_WHAT THE TASK ASKS_
I'd like the data below restated word for word, with the pictures left out.

_RECORDS FOR THIS TASK_
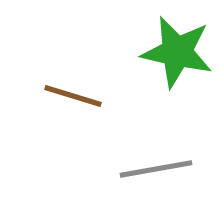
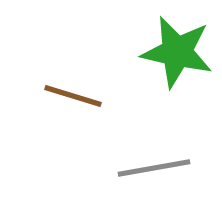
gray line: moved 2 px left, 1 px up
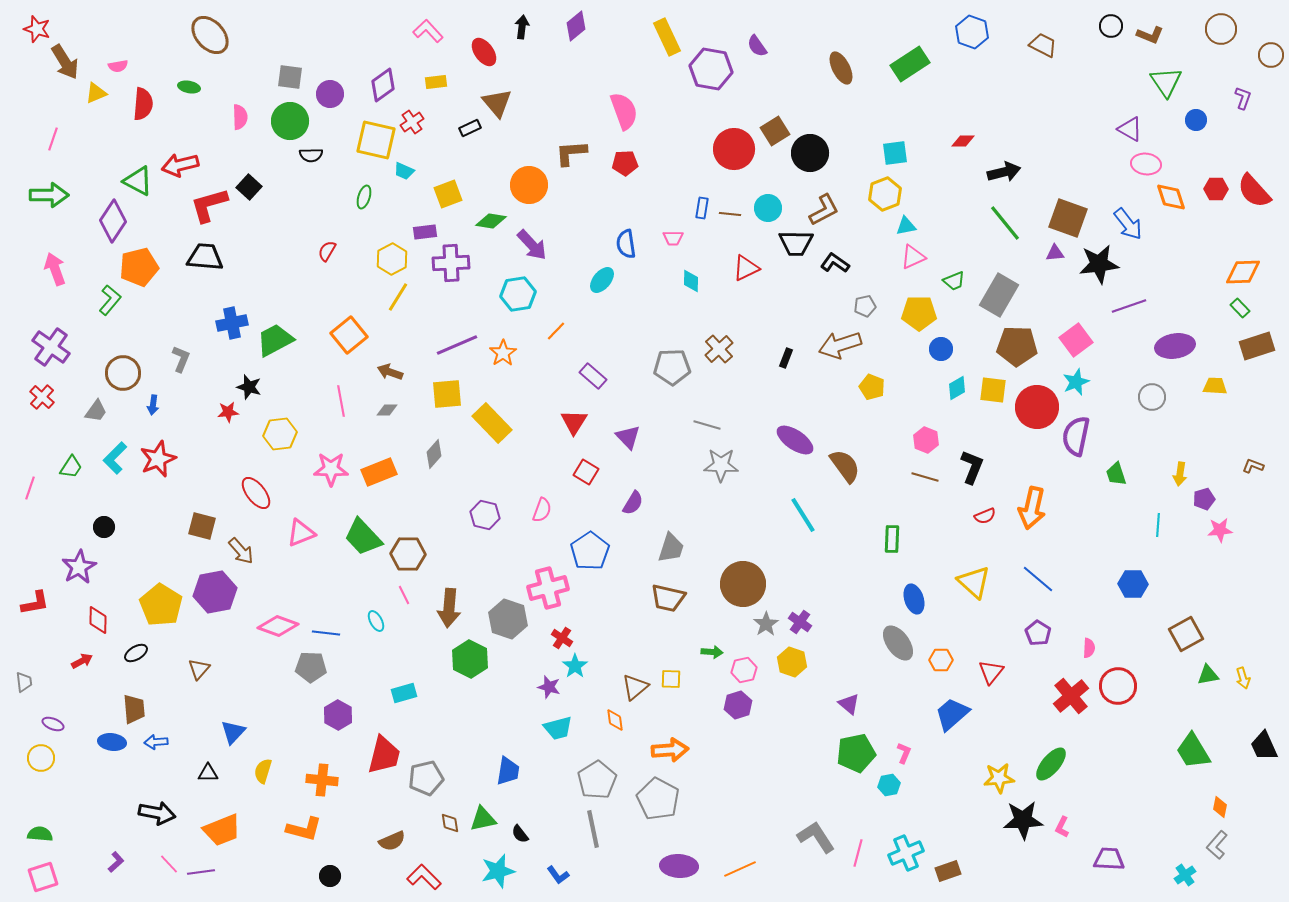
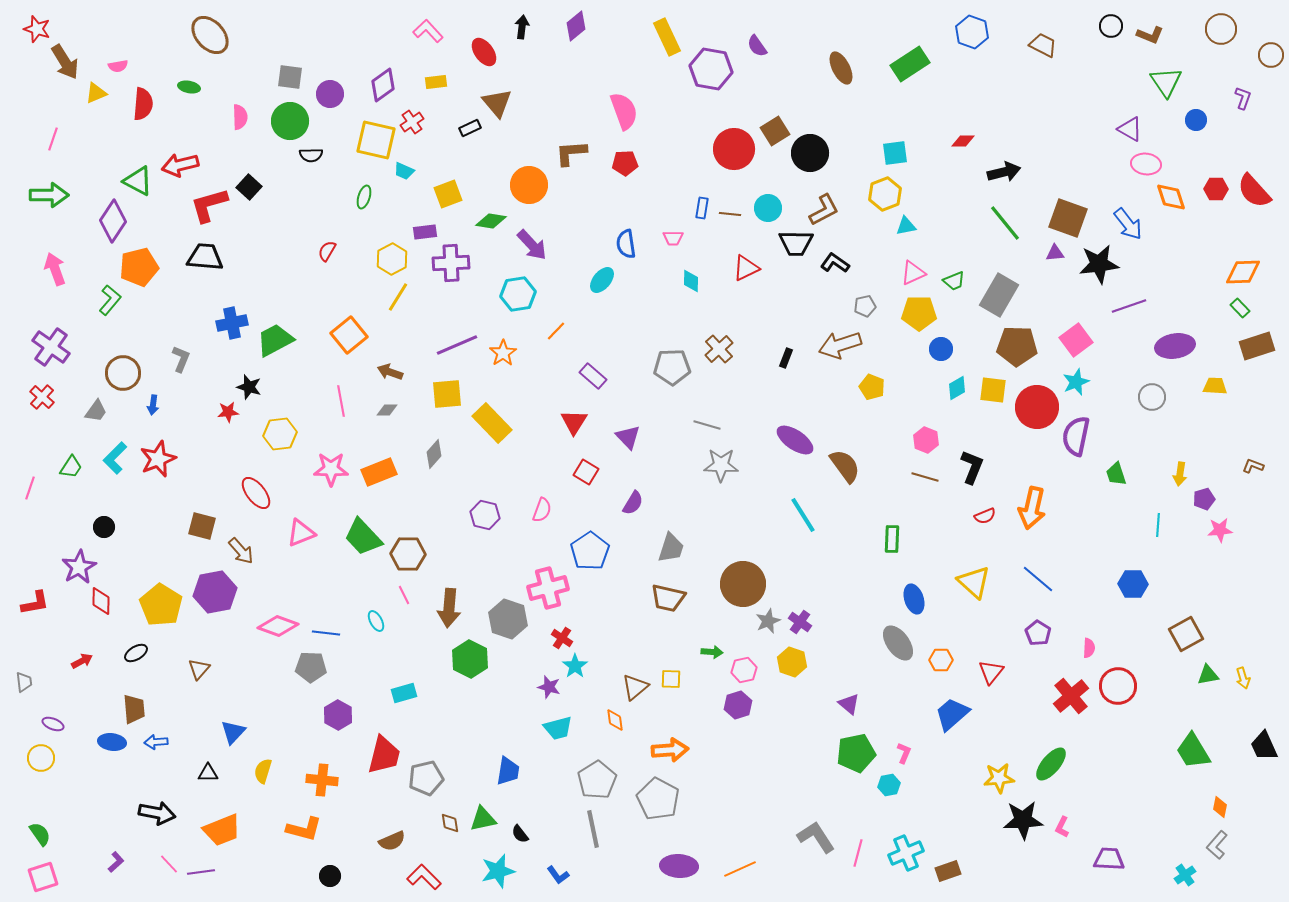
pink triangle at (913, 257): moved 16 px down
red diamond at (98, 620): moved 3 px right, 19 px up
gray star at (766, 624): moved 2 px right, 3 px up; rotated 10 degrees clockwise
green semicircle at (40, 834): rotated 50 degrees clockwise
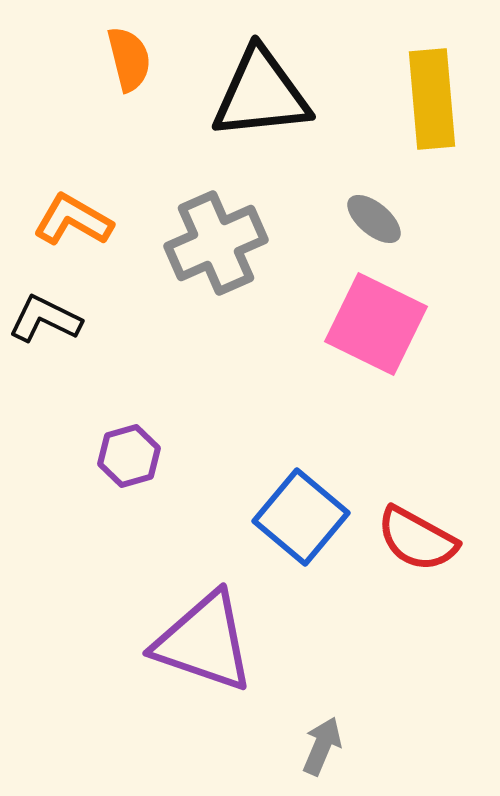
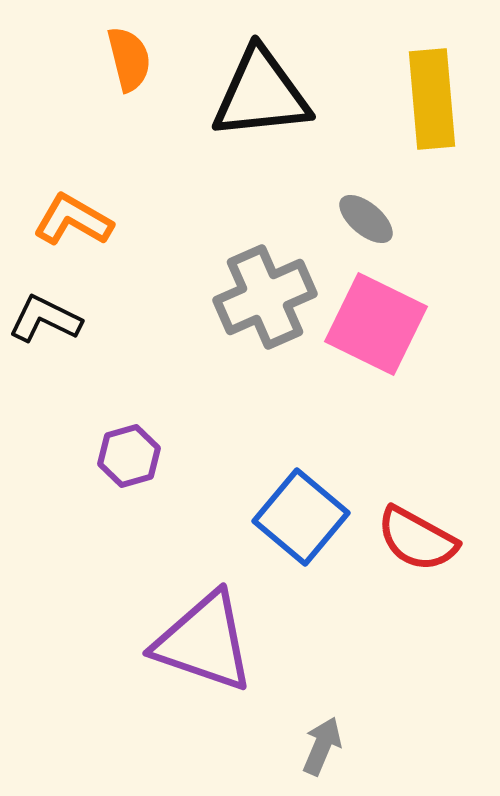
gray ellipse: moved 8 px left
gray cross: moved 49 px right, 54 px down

_RESPONSE FOR THIS EXERCISE_
gray line: moved 2 px left, 1 px up
pink triangle at (913, 257): moved 16 px down
red diamond at (98, 620): moved 3 px right, 19 px up
gray star at (766, 624): moved 2 px right, 3 px up; rotated 10 degrees clockwise
green semicircle at (40, 834): rotated 50 degrees clockwise
gray ellipse: moved 8 px left
gray cross: moved 49 px right, 54 px down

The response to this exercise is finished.